[What is being asked]
Since pictures do not belong in the copy, please repeat every record below exactly without them.

[Data records]
____
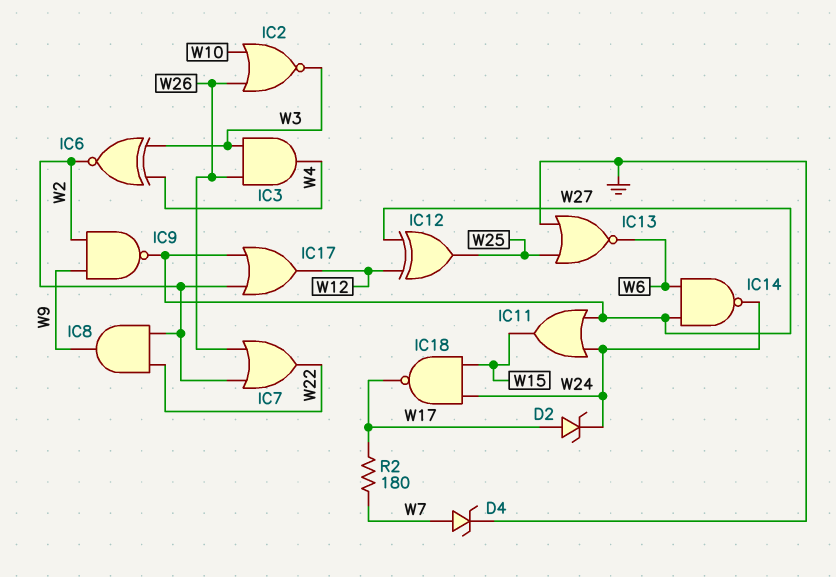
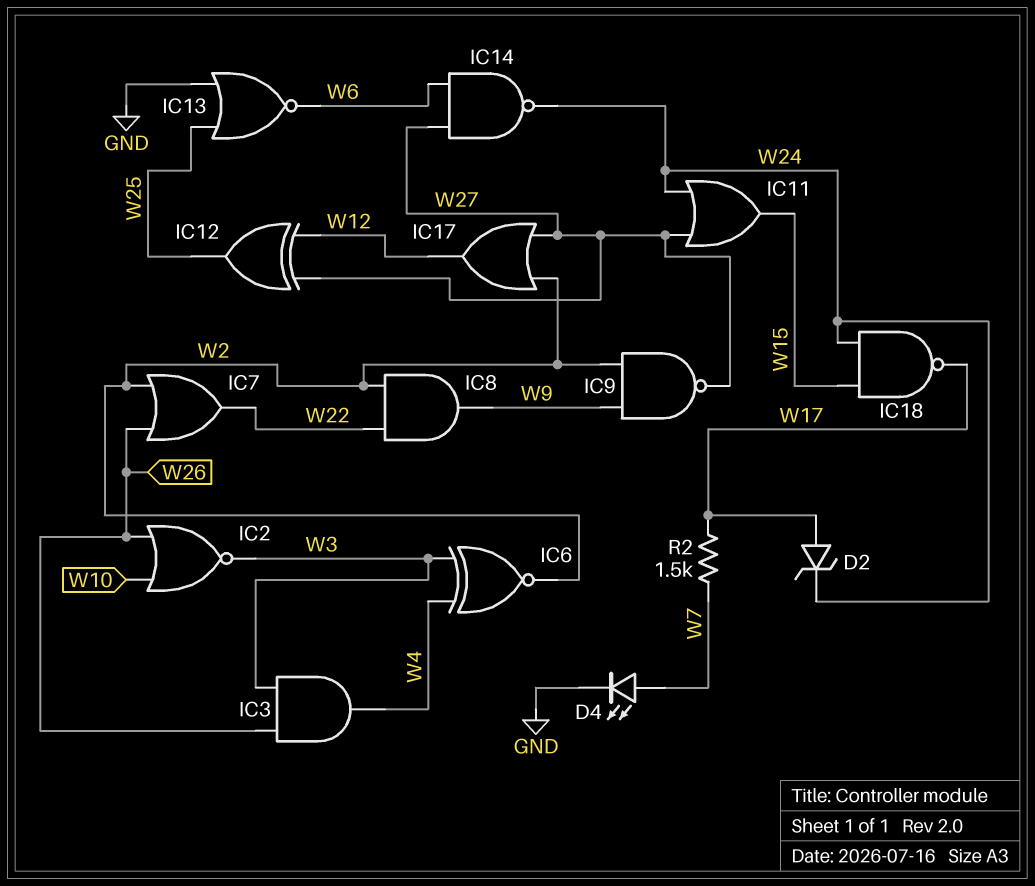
D4: zener (A W7, K GND) -> LED (A W7, K GND)
R2: 180 (W7, W17) -> 1.5k (W7, W17)

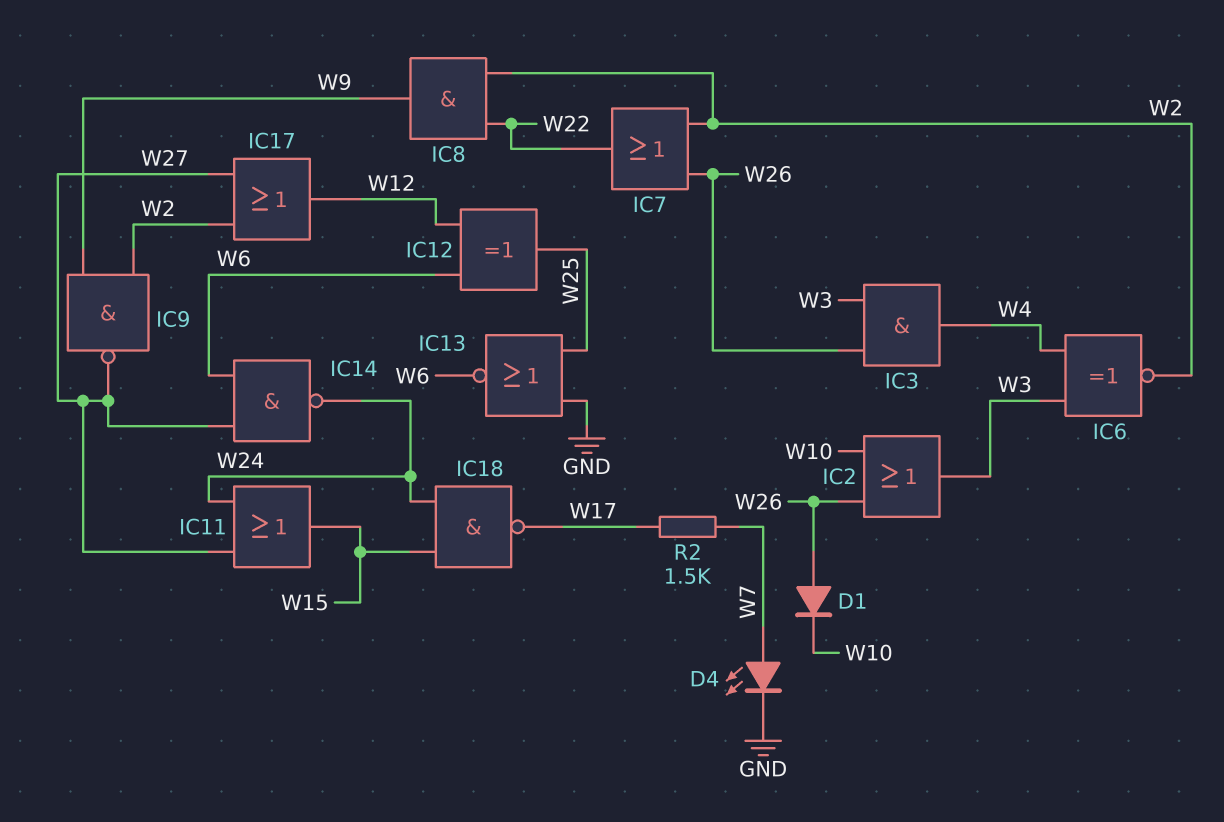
D1: none -> diode (A W26, K W10)
D2: zener (A W17, K W24) -> none
IC2: NOR (in W10, in W26, out W3) -> OR (in W10, in W26, out W3)
IC12: XOR (in W12, in W27, out W25) -> XOR (in W6, in W12, out W25)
____
[Output for this task]
D4: zener (A W7, K GND) -> LED (A W7, K GND)
R2: 180 (W7, W17) -> 1.5k (W7, W17)

D1: none -> diode (A W26, K W10)
D2: zener (A W17, K W24) -> none
IC2: NOR (in W10, in W26, out W3) -> OR (in W10, in W26, out W3)
IC12: XOR (in W12, in W27, out W25) -> XOR (in W6, in W12, out W25)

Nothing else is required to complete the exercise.